**Task to complete**
Output the entries in full and verbatim, pictures omitted.

**Input data**

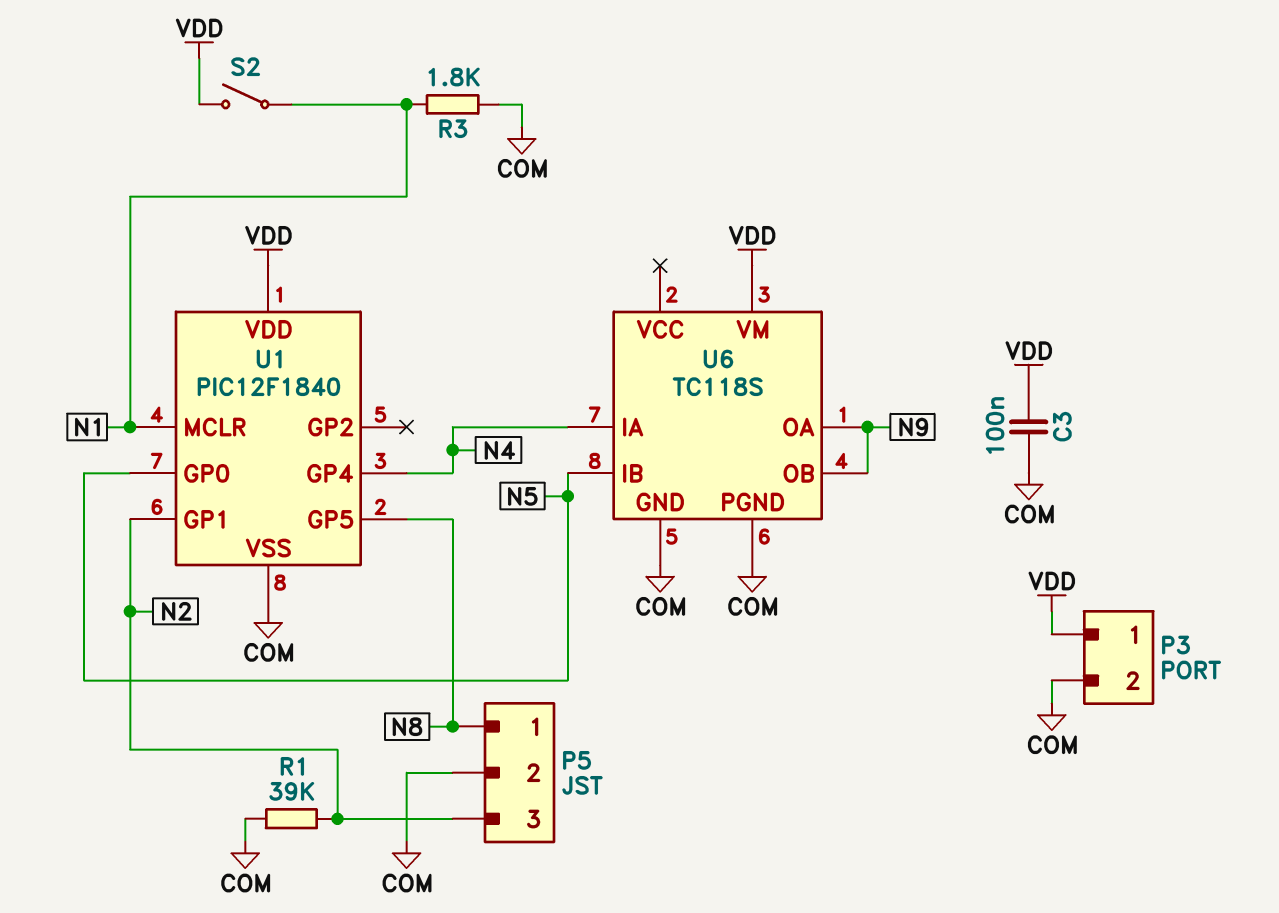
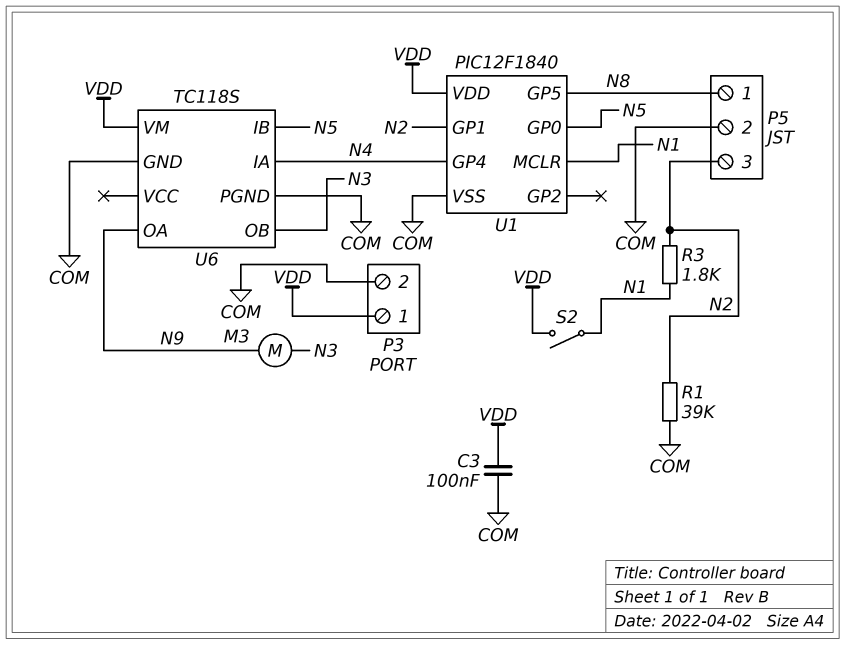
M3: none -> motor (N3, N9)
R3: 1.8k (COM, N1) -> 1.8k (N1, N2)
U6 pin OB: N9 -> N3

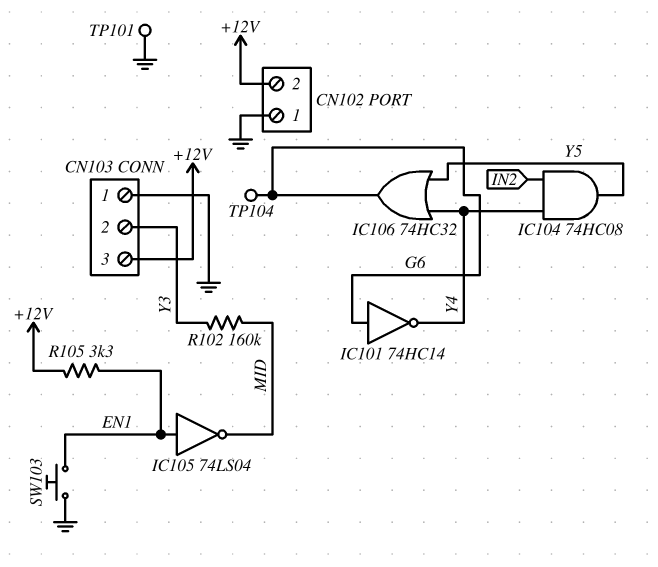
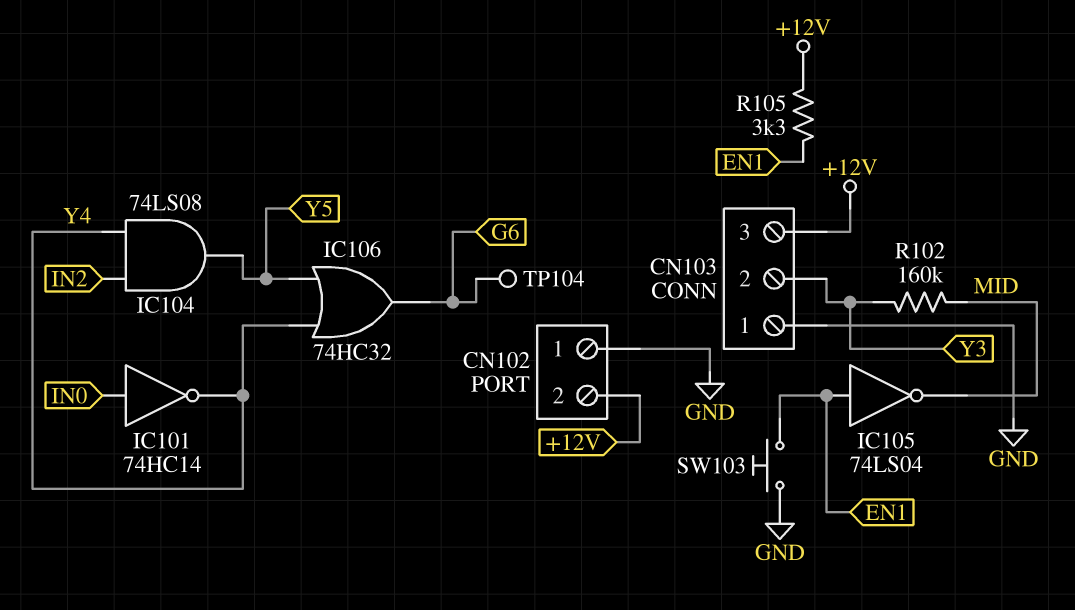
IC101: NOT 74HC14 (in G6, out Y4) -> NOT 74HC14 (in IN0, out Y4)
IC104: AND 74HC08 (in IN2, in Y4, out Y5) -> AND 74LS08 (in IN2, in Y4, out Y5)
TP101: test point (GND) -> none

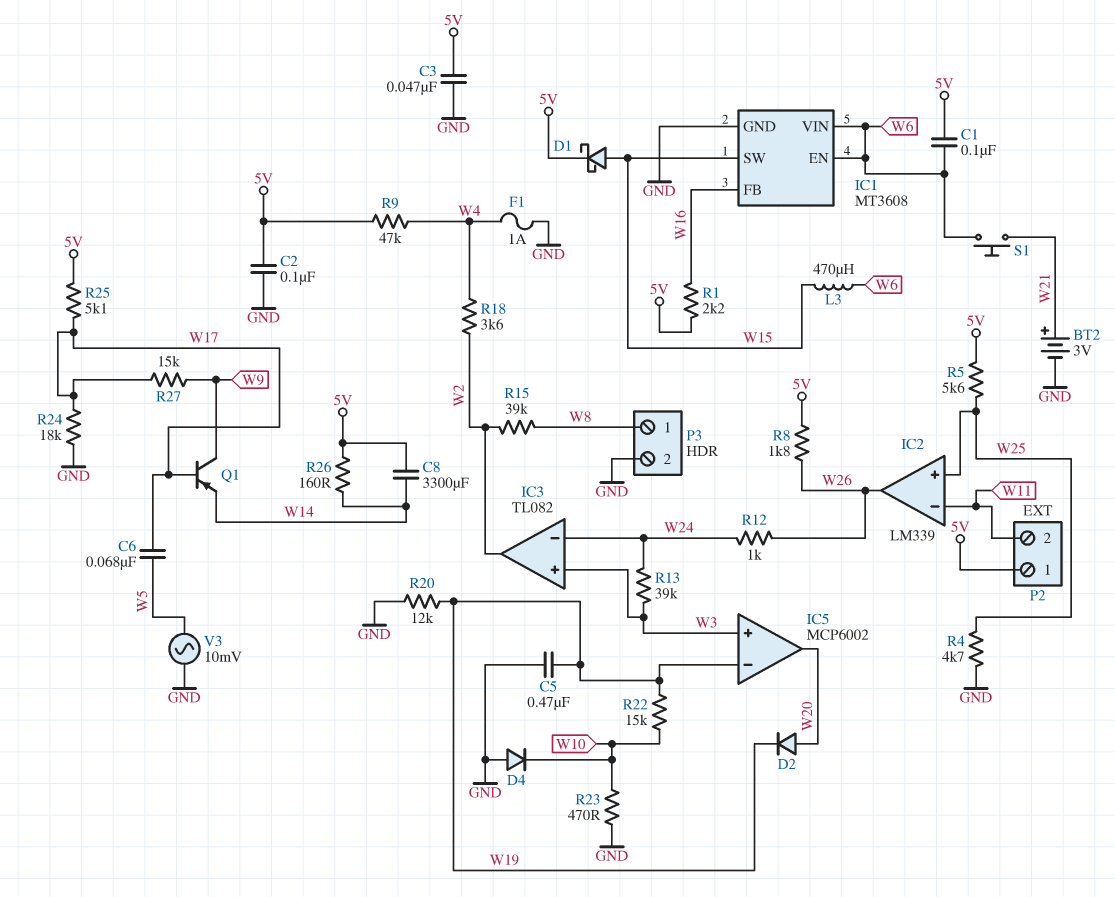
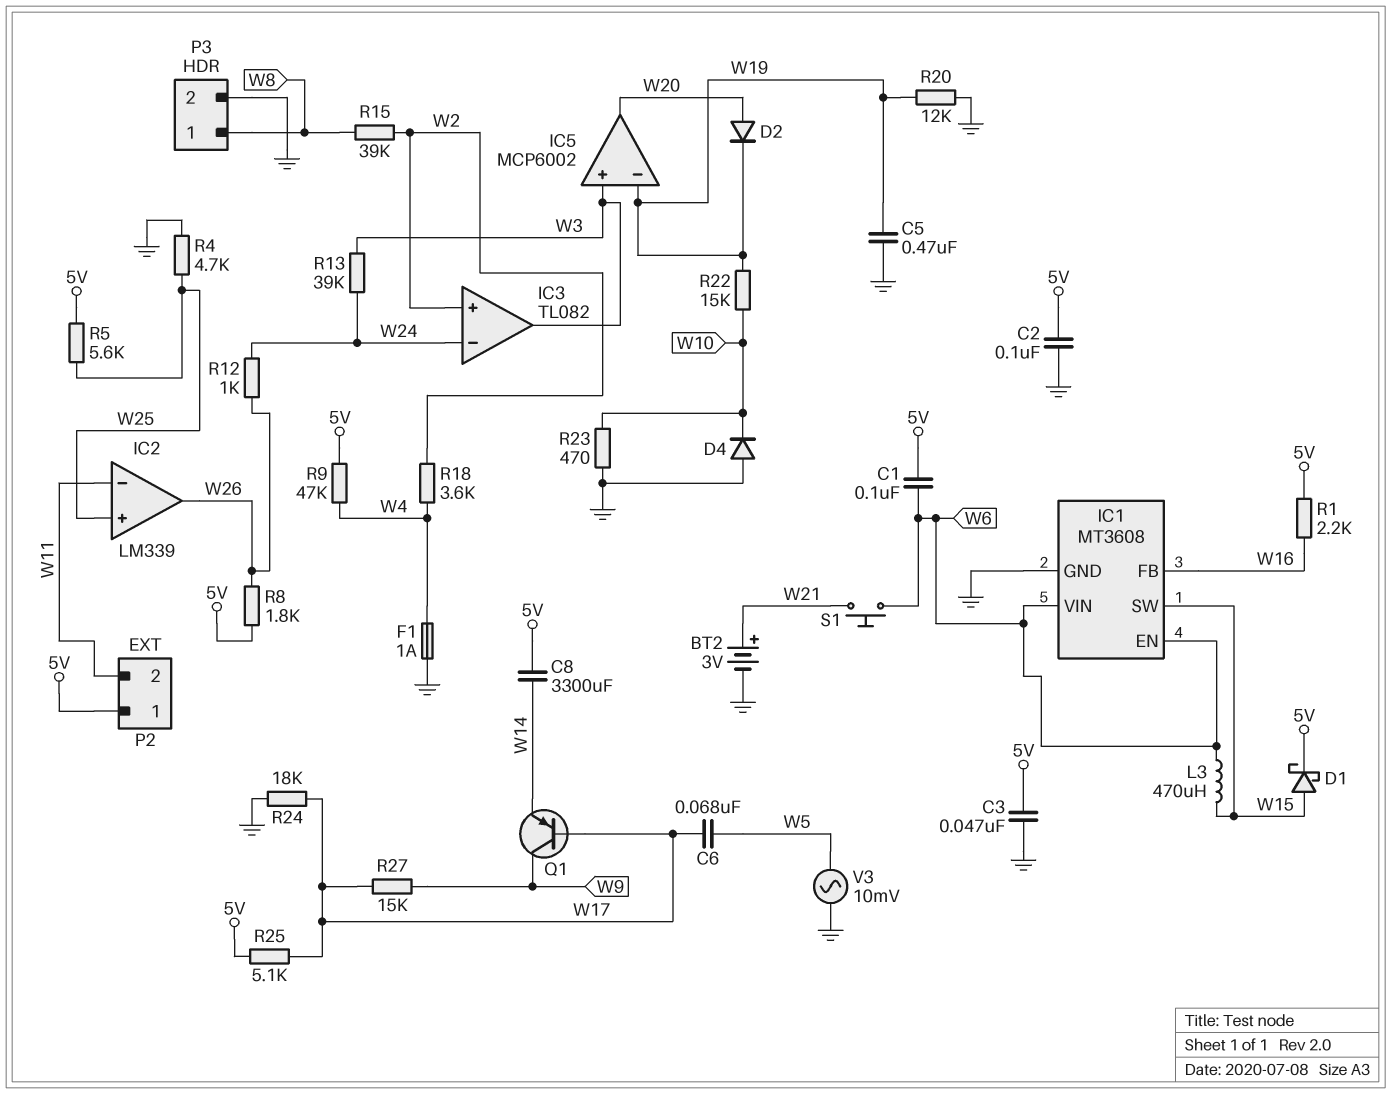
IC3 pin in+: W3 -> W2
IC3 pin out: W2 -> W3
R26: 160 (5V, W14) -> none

**Task response**
M3: none -> motor (N3, N9)
R3: 1.8k (COM, N1) -> 1.8k (N1, N2)
U6 pin OB: N9 -> N3

IC101: NOT 74HC14 (in G6, out Y4) -> NOT 74HC14 (in IN0, out Y4)
IC104: AND 74HC08 (in IN2, in Y4, out Y5) -> AND 74LS08 (in IN2, in Y4, out Y5)
TP101: test point (GND) -> none

IC3 pin in+: W3 -> W2
IC3 pin out: W2 -> W3
R26: 160 (5V, W14) -> none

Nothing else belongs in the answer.